[Collection entries]

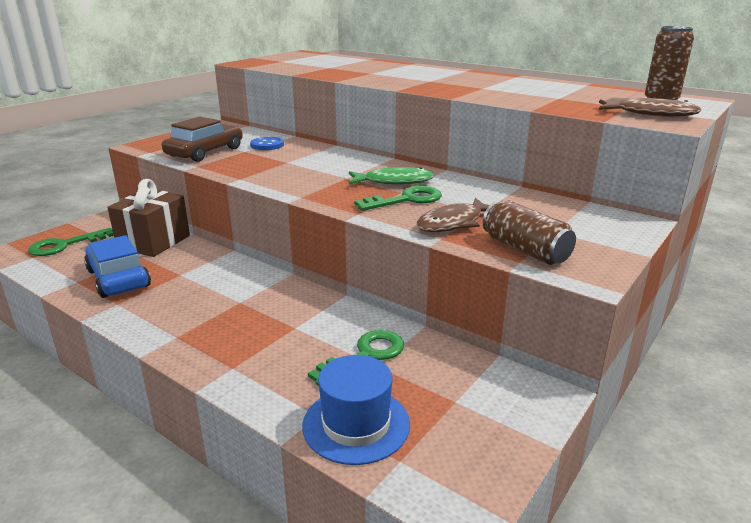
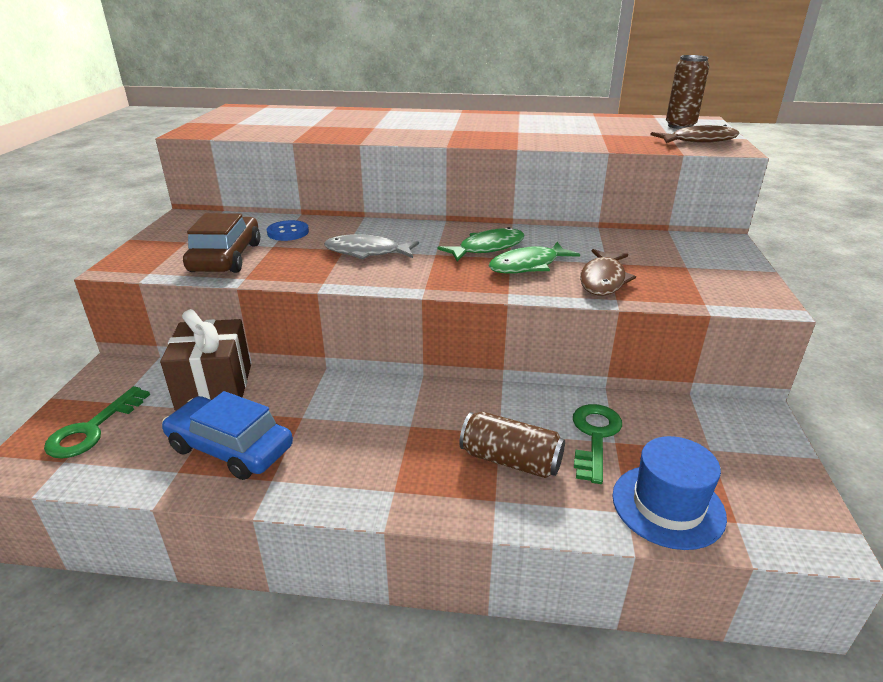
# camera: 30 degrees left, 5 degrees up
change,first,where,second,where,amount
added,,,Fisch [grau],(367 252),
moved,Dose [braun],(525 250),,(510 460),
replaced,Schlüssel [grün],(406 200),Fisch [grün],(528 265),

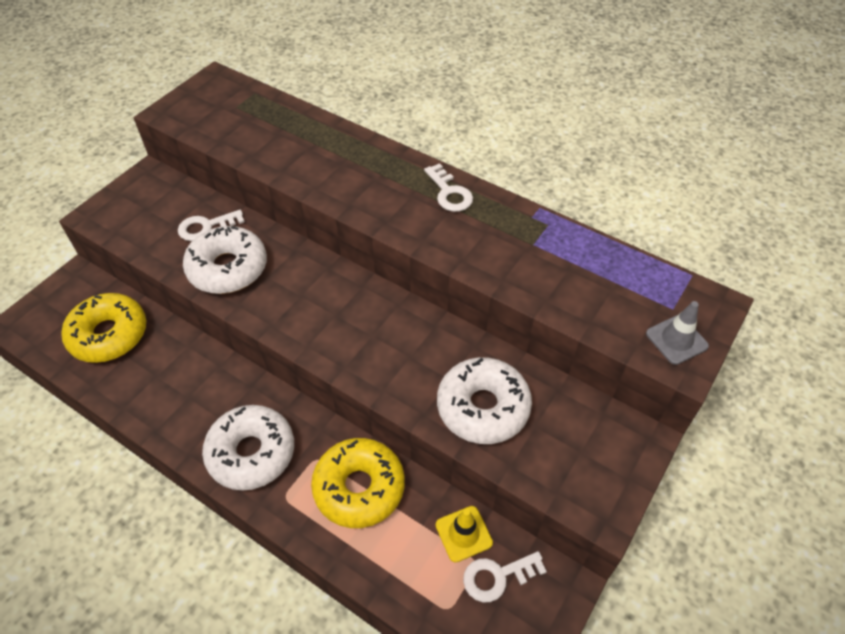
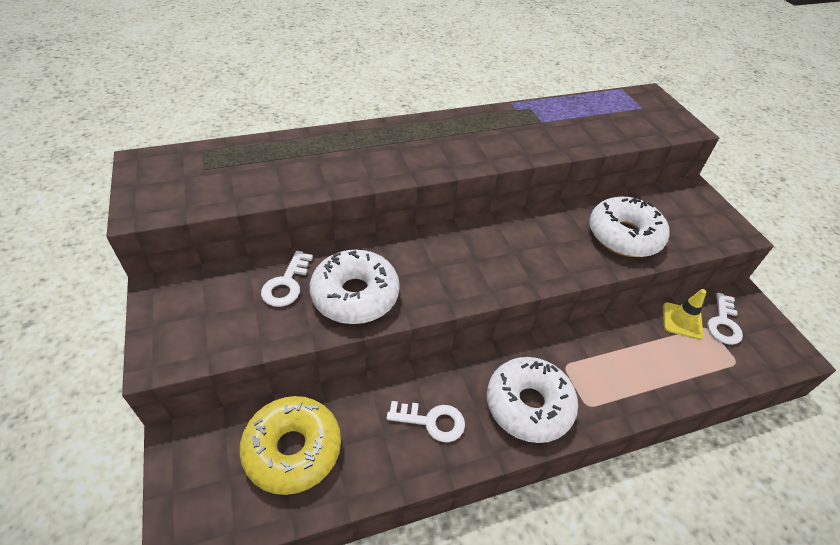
# camera: 55 degrees left, 5 degrees down
change,first,where,second,where,amount
moved,Schlüssel [weiß],(449 193),,(432 421),
removed,Donut [gelb],(359 488),,,
removed,Leitkegel [grau],(676 340),,,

Task to carry out | Each line holding the word "removed" must be copied from the data.

Output of the exercise |
removed,Donut [gelb],(359 488),,,
removed,Leitkegel [grau],(676 340),,,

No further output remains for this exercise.